#### Exercise materials

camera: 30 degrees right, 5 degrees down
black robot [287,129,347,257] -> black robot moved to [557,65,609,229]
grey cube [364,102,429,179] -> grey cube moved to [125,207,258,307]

########
#### Exercise materials

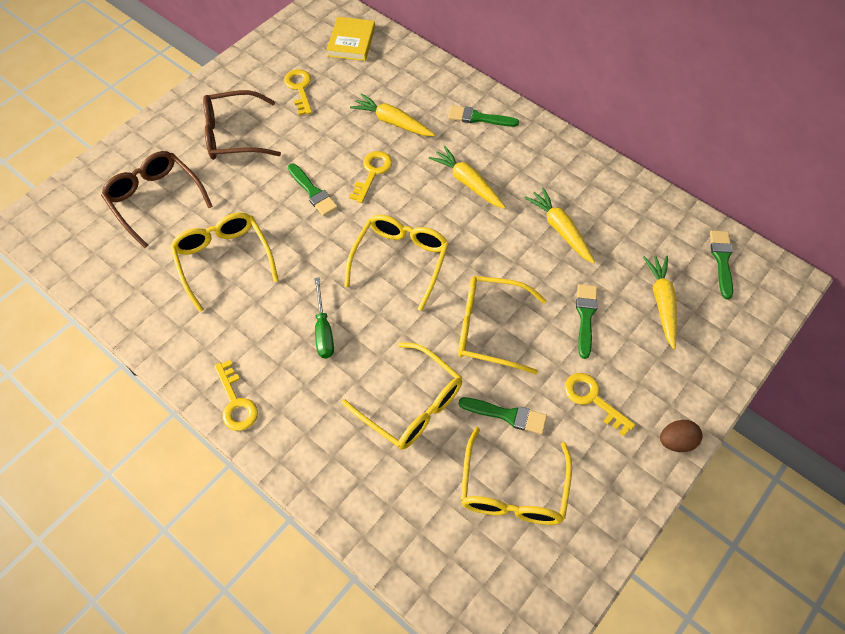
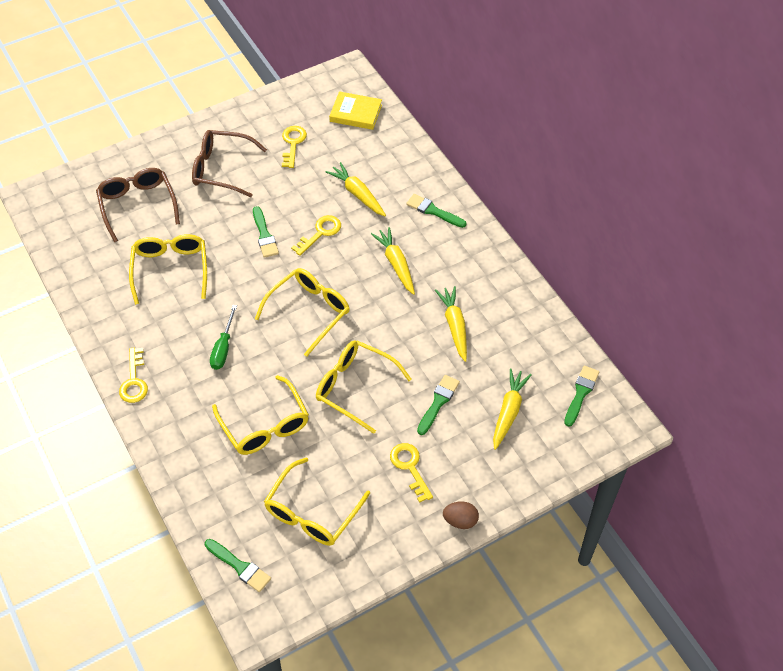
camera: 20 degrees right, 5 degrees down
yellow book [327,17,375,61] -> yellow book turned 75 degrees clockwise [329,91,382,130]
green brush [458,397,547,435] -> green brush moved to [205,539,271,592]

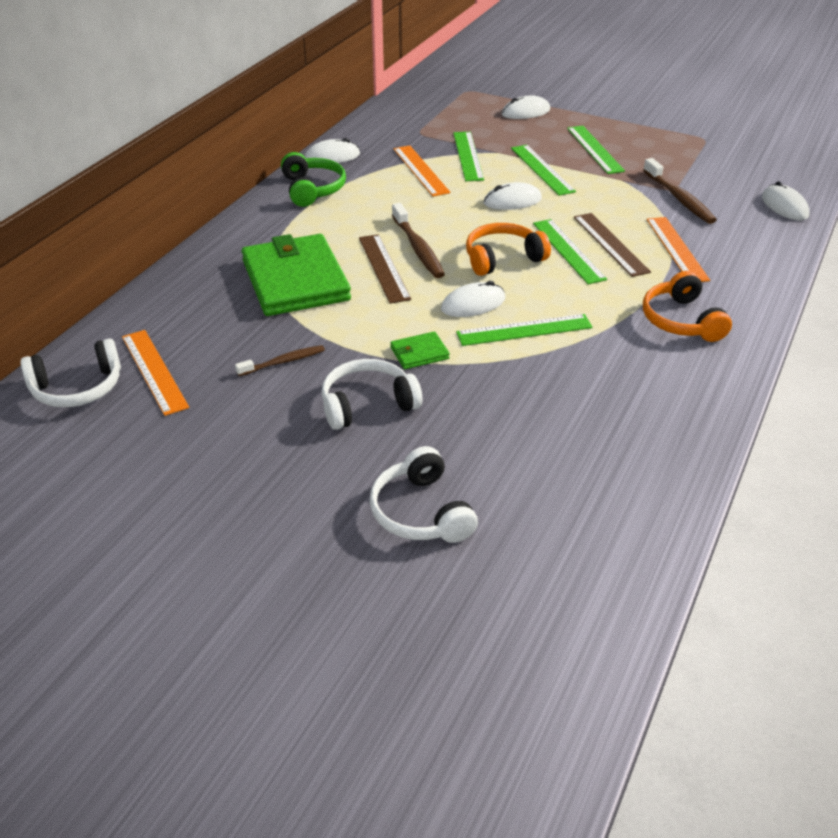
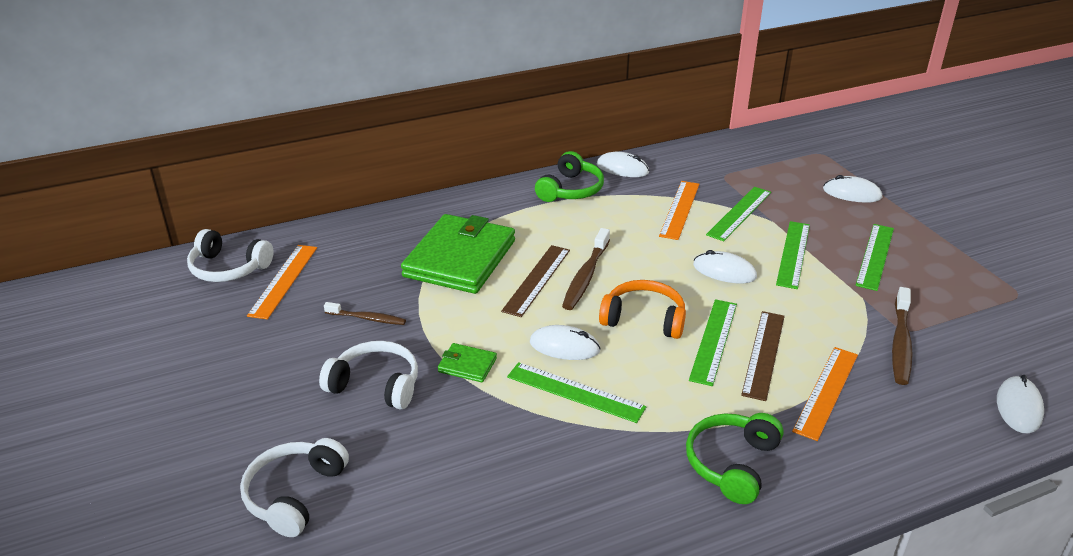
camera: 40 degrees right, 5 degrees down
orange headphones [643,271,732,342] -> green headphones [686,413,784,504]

########

Each line from the one that contains "camera: 20 degrees right, 5 degrees down" down to the one that contains "orange headphones [643,271,732,342]" is to be returned exactly as it stands above, both ends included, with pictures removed.

camera: 20 degrees right, 5 degrees down
yellow book [327,17,375,61] -> yellow book turned 75 degrees clockwise [329,91,382,130]
green brush [458,397,547,435] -> green brush moved to [205,539,271,592]

camera: 40 degrees right, 5 degrees down
orange headphones [643,271,732,342] -> green headphones [686,413,784,504]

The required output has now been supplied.